Supplied data START

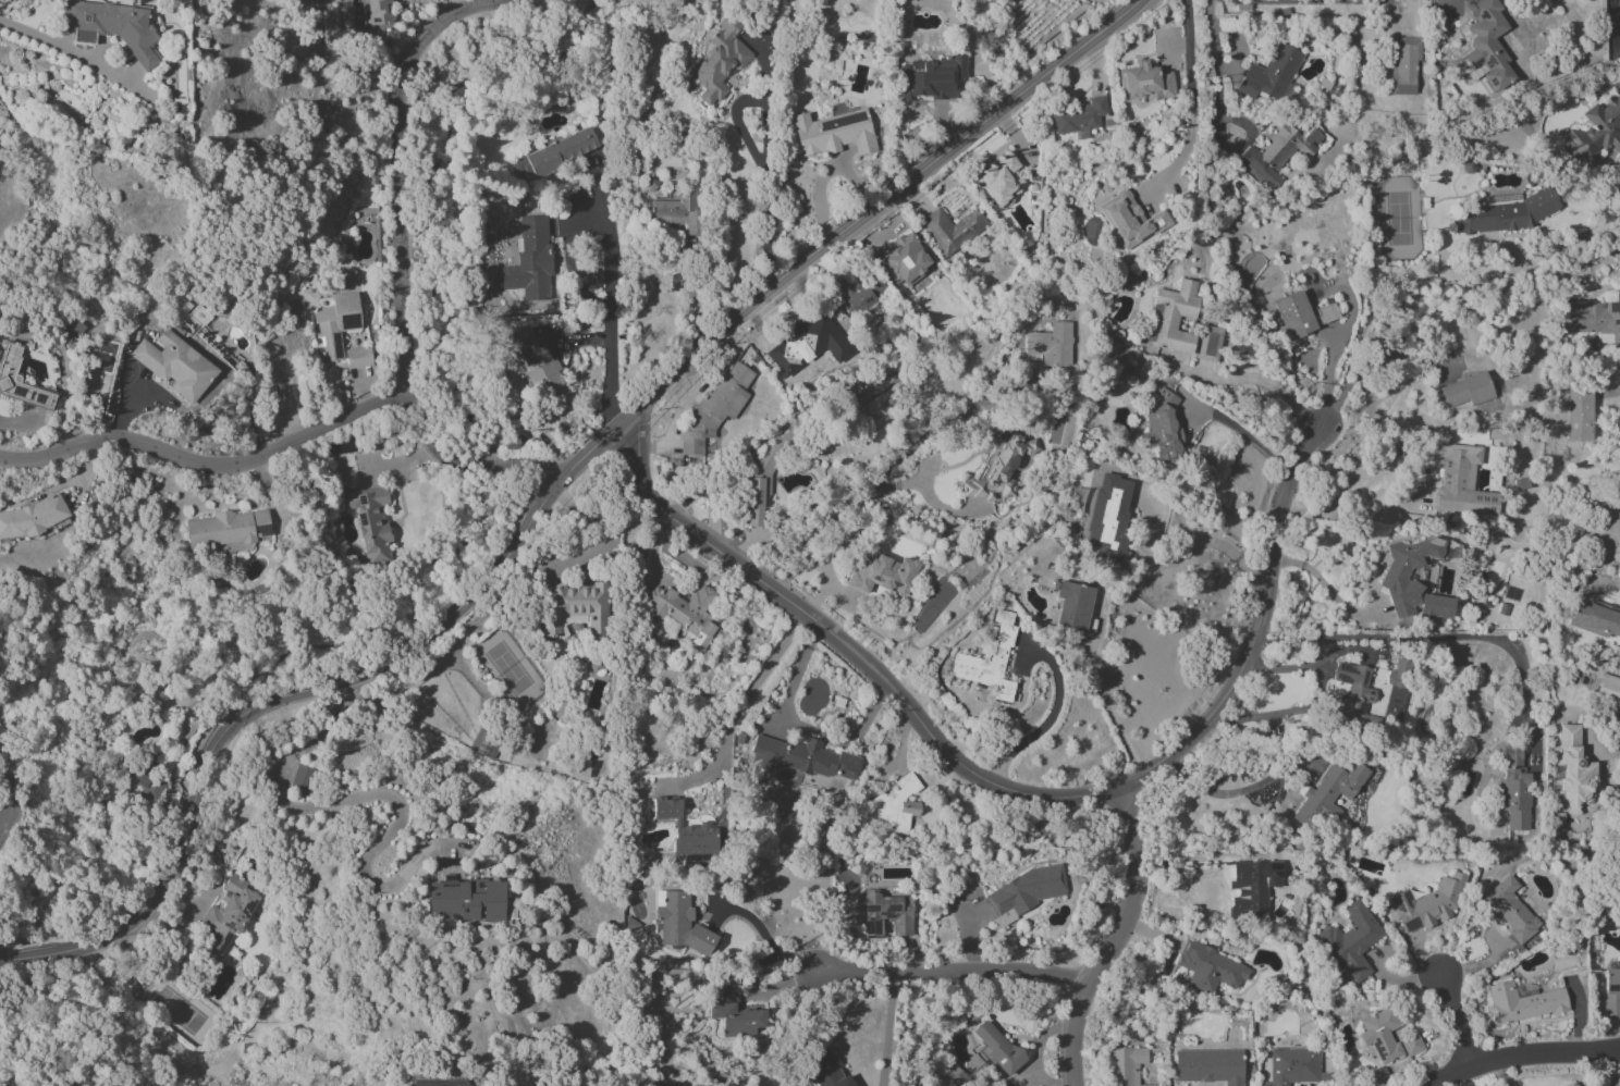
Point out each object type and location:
building: (1082, 0)
road: (1312, 2)
building: (379, 11)
building: (113, 28)
road: (39, 33)
building: (1486, 43)
road: (1212, 57)
building: (720, 60)
building: (1404, 65)
road: (1188, 70)
building: (930, 78)
building: (1147, 82)
building: (1079, 117)
building: (833, 133)
building: (1595, 133)
road: (1242, 148)
building: (555, 153)
building: (1279, 153)
road: (927, 165)
road: (403, 173)
building: (1001, 181)
road: (764, 185)
building: (678, 211)
building: (1507, 213)
building: (1131, 220)
building: (951, 230)
road: (1572, 244)
road: (1444, 255)
building: (531, 258)
building: (907, 259)
building: (861, 294)
building: (1294, 315)
building: (1172, 317)
building: (1594, 318)
building: (336, 324)
road: (611, 328)
building: (797, 343)
building: (1051, 344)
building: (358, 357)
building: (175, 365)
building: (538, 365)
building: (8, 373)
road: (1329, 377)
road: (672, 378)
road: (1253, 380)
building: (1466, 391)
building: (716, 408)
building: (1578, 412)
building: (1161, 427)
road: (1239, 430)
building: (341, 447)
road: (477, 453)
road: (208, 465)
building: (1003, 468)
building: (763, 481)
building: (1461, 482)
road: (869, 486)
road: (1356, 512)
building: (32, 517)
building: (1109, 518)
building: (371, 522)
building: (229, 526)
road: (1195, 546)
building: (882, 575)
building: (1396, 581)
road: (1326, 586)
building: (1072, 605)
building: (574, 607)
building: (684, 613)
building: (1595, 619)
road: (1255, 633)
road: (1447, 637)
road: (850, 652)
building: (988, 660)
road: (1307, 665)
building: (1398, 673)
road: (794, 679)
road: (323, 684)
building: (1607, 689)
building: (1350, 692)
road: (737, 708)
road: (1285, 712)
road: (1050, 718)
road: (1112, 721)
building: (482, 747)
building: (801, 759)
building: (1574, 768)
building: (302, 777)
road: (8, 778)
building: (147, 783)
building: (1514, 788)
road: (1237, 791)
road: (369, 794)
building: (1328, 794)
building: (897, 805)
road: (2, 809)
road: (2, 815)
building: (685, 830)
road: (1198, 856)
building: (1257, 884)
road: (209, 893)
building: (1024, 893)
building: (468, 899)
building: (1427, 903)
building: (1509, 910)
building: (228, 915)
building: (886, 915)
building: (681, 923)
road: (766, 938)
road: (1113, 939)
building: (1350, 942)
road: (33, 954)
road: (8, 958)
building: (1210, 969)
road: (953, 981)
building: (1612, 993)
building: (1523, 1002)
building: (736, 1015)
road: (1454, 1026)
road: (887, 1033)
building: (1386, 1037)
building: (996, 1046)
road: (1037, 1051)
road: (1524, 1056)
building: (1125, 1066)
building: (1209, 1066)
building: (1295, 1067)
building: (827, 1071)
road: (72, 1082)
building: (442, 1082)
building: (1569, 1085)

Supplied data END

→ **About this exercise**
Repeat the listing word for word, and skip every picture it contains.

→ **Written response**
Point out each object type and location:
building: (1082, 0)
road: (1312, 2)
building: (379, 11)
building: (113, 28)
road: (39, 33)
building: (1486, 43)
road: (1212, 57)
building: (720, 60)
building: (1404, 65)
road: (1188, 70)
building: (930, 78)
building: (1147, 82)
building: (1079, 117)
building: (833, 133)
building: (1595, 133)
road: (1242, 148)
building: (555, 153)
building: (1279, 153)
road: (927, 165)
road: (403, 173)
building: (1001, 181)
road: (764, 185)
building: (678, 211)
building: (1507, 213)
building: (1131, 220)
building: (951, 230)
road: (1572, 244)
road: (1444, 255)
building: (531, 258)
building: (907, 259)
building: (861, 294)
building: (1294, 315)
building: (1172, 317)
building: (1594, 318)
building: (336, 324)
road: (611, 328)
building: (797, 343)
building: (1051, 344)
building: (358, 357)
building: (175, 365)
building: (538, 365)
building: (8, 373)
road: (1329, 377)
road: (672, 378)
road: (1253, 380)
building: (1466, 391)
building: (716, 408)
building: (1578, 412)
building: (1161, 427)
road: (1239, 430)
building: (341, 447)
road: (477, 453)
road: (208, 465)
building: (1003, 468)
building: (763, 481)
building: (1461, 482)
road: (869, 486)
road: (1356, 512)
building: (32, 517)
building: (1109, 518)
building: (371, 522)
building: (229, 526)
road: (1195, 546)
building: (882, 575)
building: (1396, 581)
road: (1326, 586)
building: (1072, 605)
building: (574, 607)
building: (684, 613)
building: (1595, 619)
road: (1255, 633)
road: (1447, 637)
road: (850, 652)
building: (988, 660)
road: (1307, 665)
building: (1398, 673)
road: (794, 679)
road: (323, 684)
building: (1607, 689)
building: (1350, 692)
road: (737, 708)
road: (1285, 712)
road: (1050, 718)
road: (1112, 721)
building: (482, 747)
building: (801, 759)
building: (1574, 768)
building: (302, 777)
road: (8, 778)
building: (147, 783)
building: (1514, 788)
road: (1237, 791)
road: (369, 794)
building: (1328, 794)
building: (897, 805)
road: (2, 809)
road: (2, 815)
building: (685, 830)
road: (1198, 856)
building: (1257, 884)
road: (209, 893)
building: (1024, 893)
building: (468, 899)
building: (1427, 903)
building: (1509, 910)
building: (228, 915)
building: (886, 915)
building: (681, 923)
road: (766, 938)
road: (1113, 939)
building: (1350, 942)
road: (33, 954)
road: (8, 958)
building: (1210, 969)
road: (953, 981)
building: (1612, 993)
building: (1523, 1002)
building: (736, 1015)
road: (1454, 1026)
road: (887, 1033)
building: (1386, 1037)
building: (996, 1046)
road: (1037, 1051)
road: (1524, 1056)
building: (1125, 1066)
building: (1209, 1066)
building: (1295, 1067)
building: (827, 1071)
road: (72, 1082)
building: (442, 1082)
building: (1569, 1085)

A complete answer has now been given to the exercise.